What is expected
The records below are to be output exactly, except for their pictures.

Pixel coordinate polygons

■ ■ ■

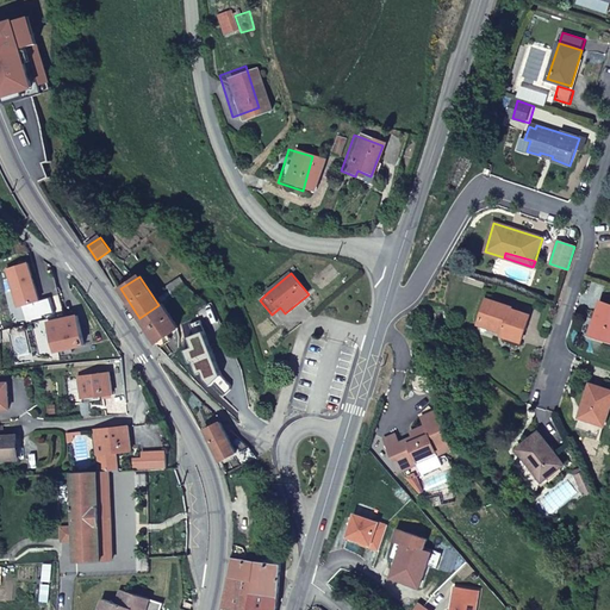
[(511,307),(486,299),(478,324),(502,332),(502,335),(521,341),(529,315),(511,310),(511,307)]
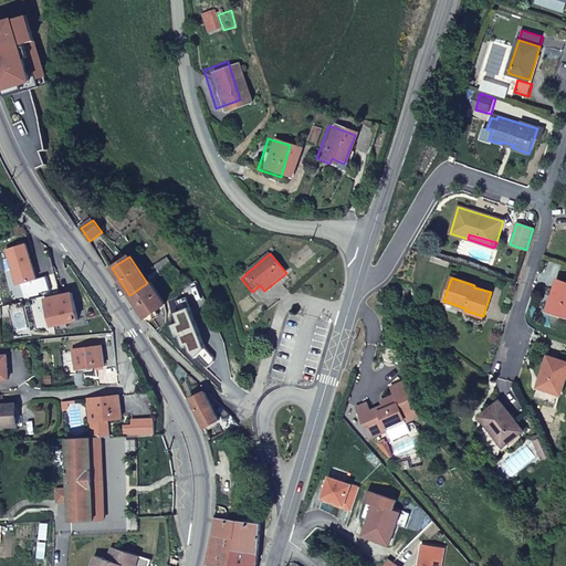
[(565,282),(557,280),(547,310),(565,315),(565,282)]
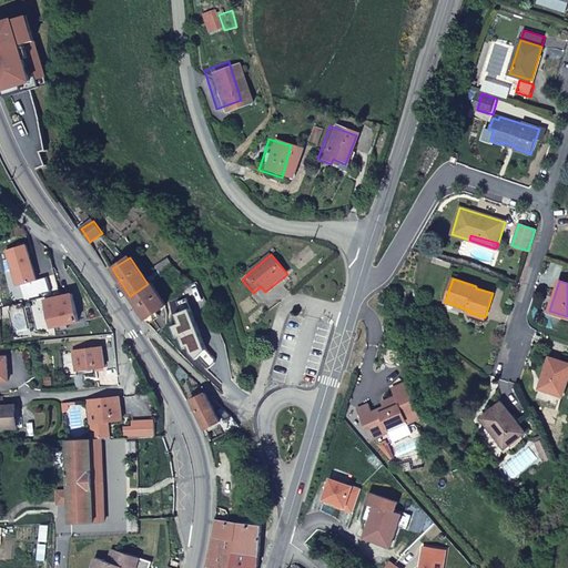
[(130,296),(145,320),(165,305),(151,283),(148,284),(130,296)]
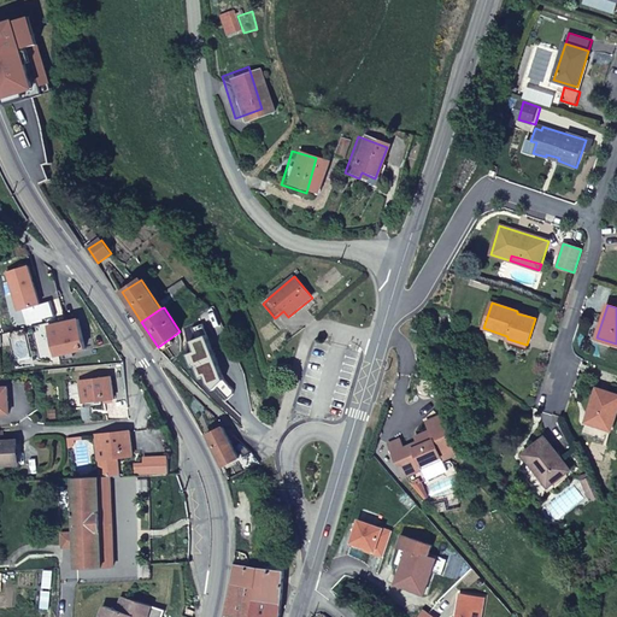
[(77,317),(48,325),(56,354),(83,346),(77,317)]
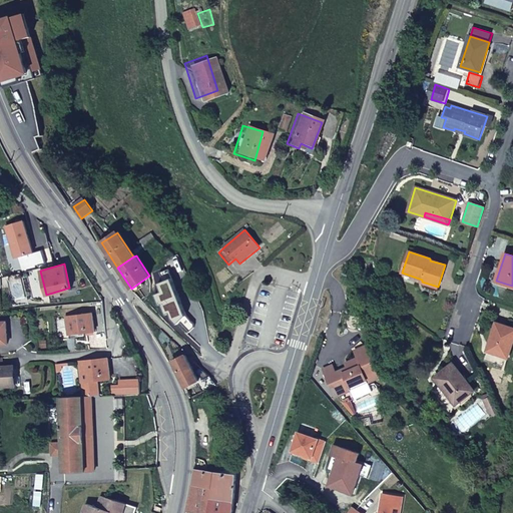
[(92,313),(65,316),(67,334),(94,331),(92,313)]
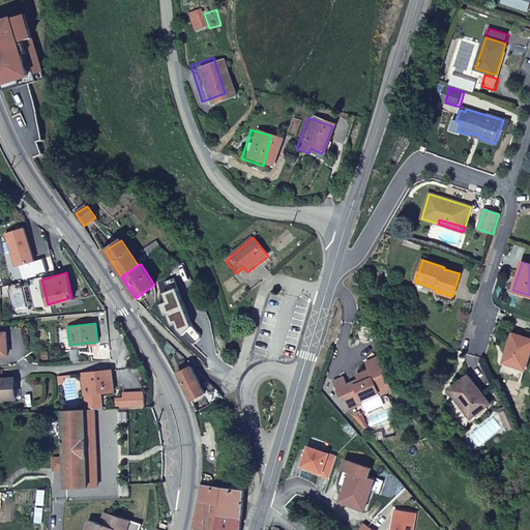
[(529,340),(513,334),(503,362),(524,370),(529,351),(529,340)]
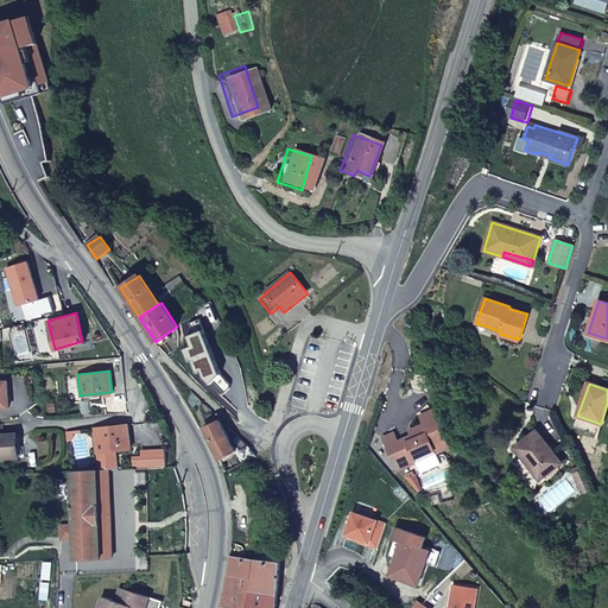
[(450,448),(434,411),(419,417),(423,425),(409,431),(412,441),(406,443),(407,444),(400,448),(394,434),(381,438),(388,455),(393,460),(396,458),(400,469),(416,463),(415,460),(434,450),(436,454),(450,448)]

■ ■ ■

Result of this task
[(511,307),(486,299),(478,324),(502,332),(502,335),(521,341),(529,315),(511,310),(511,307)]
[(565,282),(557,280),(547,310),(565,315),(565,282)]
[(130,296),(145,320),(165,305),(151,283),(148,284),(130,296)]
[(77,317),(48,325),(56,354),(83,346),(77,317)]
[(92,313),(65,316),(67,334),(94,331),(92,313)]
[(529,340),(513,334),(503,362),(524,370),(529,351),(529,340)]
[(450,448),(434,411),(419,417),(423,425),(409,431),(412,441),(406,443),(407,444),(400,448),(394,434),(381,438),(388,455),(393,460),(396,458),(400,469),(416,463),(415,460),(434,450),(436,454),(450,448)]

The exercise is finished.